Problem requirements →
Pictures in the material below are to be left out, and only the lines from the line with "cyan star: (105, 52) -> (92, 56), turned -30" up to and including the line with "yellow ellipse: (128, 143)" are to be written out exactly.

The input →
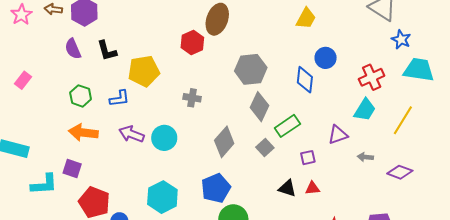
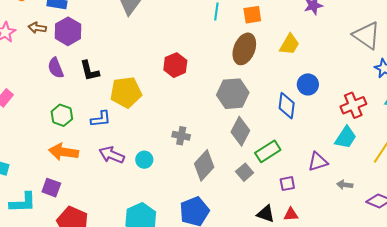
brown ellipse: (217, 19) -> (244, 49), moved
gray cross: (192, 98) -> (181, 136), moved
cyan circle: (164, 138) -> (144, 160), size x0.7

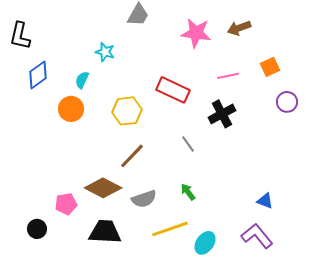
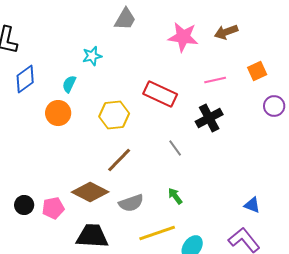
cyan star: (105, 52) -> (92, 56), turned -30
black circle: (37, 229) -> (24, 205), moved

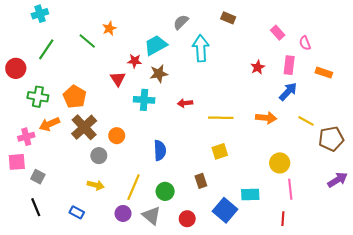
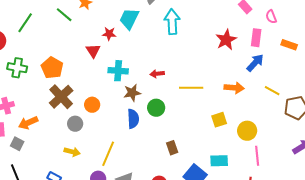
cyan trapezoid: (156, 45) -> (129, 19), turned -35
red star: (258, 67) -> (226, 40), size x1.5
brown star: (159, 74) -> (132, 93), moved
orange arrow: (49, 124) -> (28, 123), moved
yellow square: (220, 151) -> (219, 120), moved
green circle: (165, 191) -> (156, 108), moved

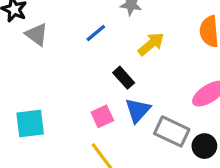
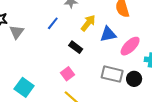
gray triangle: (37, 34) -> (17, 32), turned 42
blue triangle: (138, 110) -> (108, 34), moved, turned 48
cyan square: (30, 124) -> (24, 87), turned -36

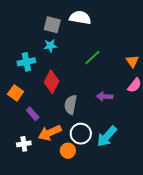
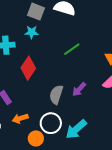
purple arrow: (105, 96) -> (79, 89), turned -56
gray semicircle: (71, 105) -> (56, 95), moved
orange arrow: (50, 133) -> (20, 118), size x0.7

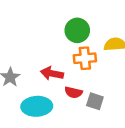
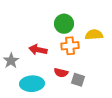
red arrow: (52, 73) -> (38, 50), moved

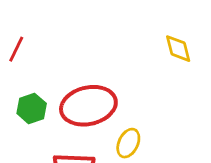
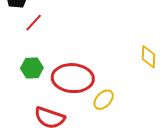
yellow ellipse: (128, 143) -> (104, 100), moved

* * *

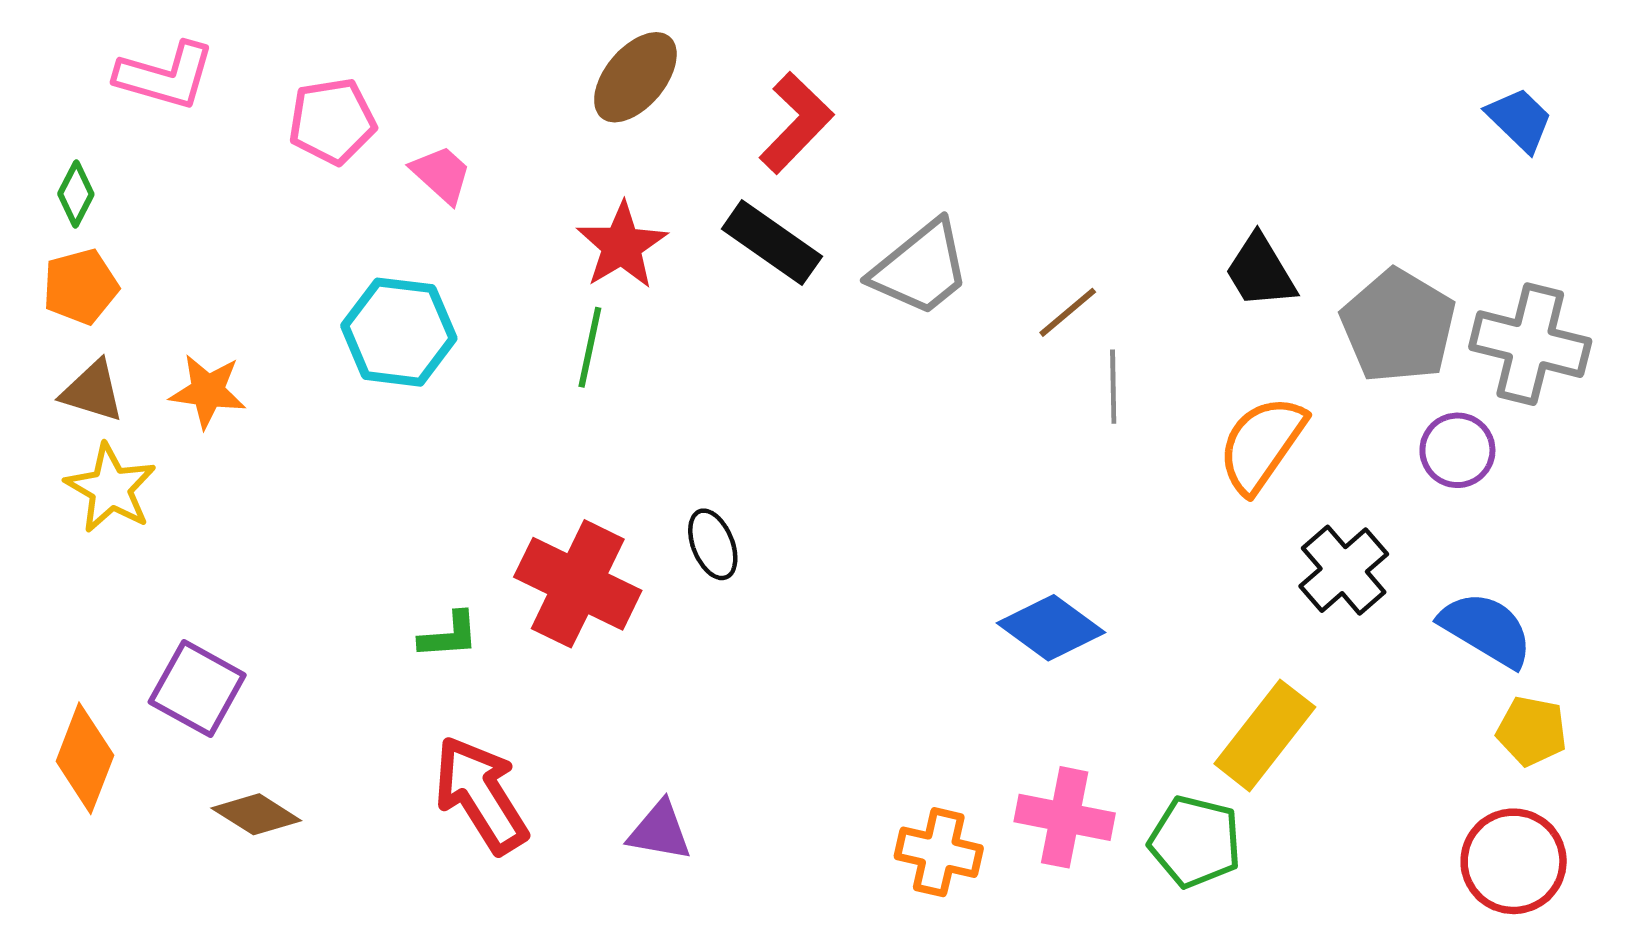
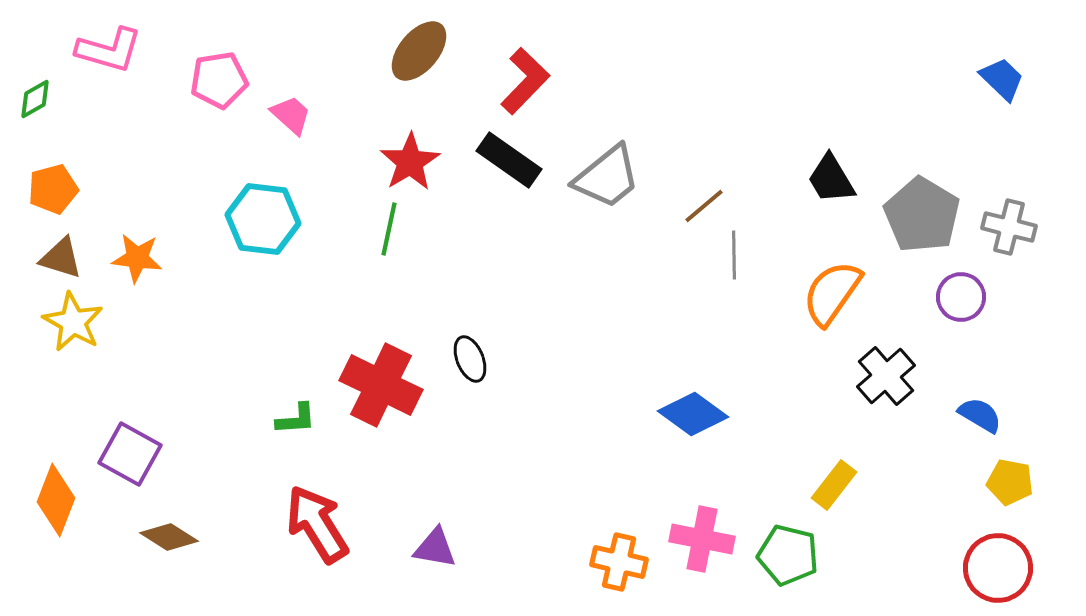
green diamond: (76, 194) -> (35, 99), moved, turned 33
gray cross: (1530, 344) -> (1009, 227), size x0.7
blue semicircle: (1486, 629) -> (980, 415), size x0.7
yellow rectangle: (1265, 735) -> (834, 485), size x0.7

Response to this task →
cyan star: (105, 52) -> (92, 56), turned -30
black circle: (37, 229) -> (24, 205), moved

cyan trapezoid: (156, 45) -> (129, 19), turned -35
red star: (258, 67) -> (226, 40), size x1.5
brown star: (159, 74) -> (132, 93), moved
orange arrow: (49, 124) -> (28, 123), moved
yellow square: (220, 151) -> (219, 120), moved
green circle: (165, 191) -> (156, 108), moved

gray triangle: (37, 34) -> (17, 32), turned 42
blue triangle: (138, 110) -> (108, 34), moved, turned 48
cyan square: (30, 124) -> (24, 87), turned -36

purple arrow: (105, 96) -> (79, 89), turned -56
gray semicircle: (71, 105) -> (56, 95), moved
orange arrow: (50, 133) -> (20, 118), size x0.7

red arrow: (52, 73) -> (38, 50), moved

yellow ellipse: (128, 143) -> (104, 100), moved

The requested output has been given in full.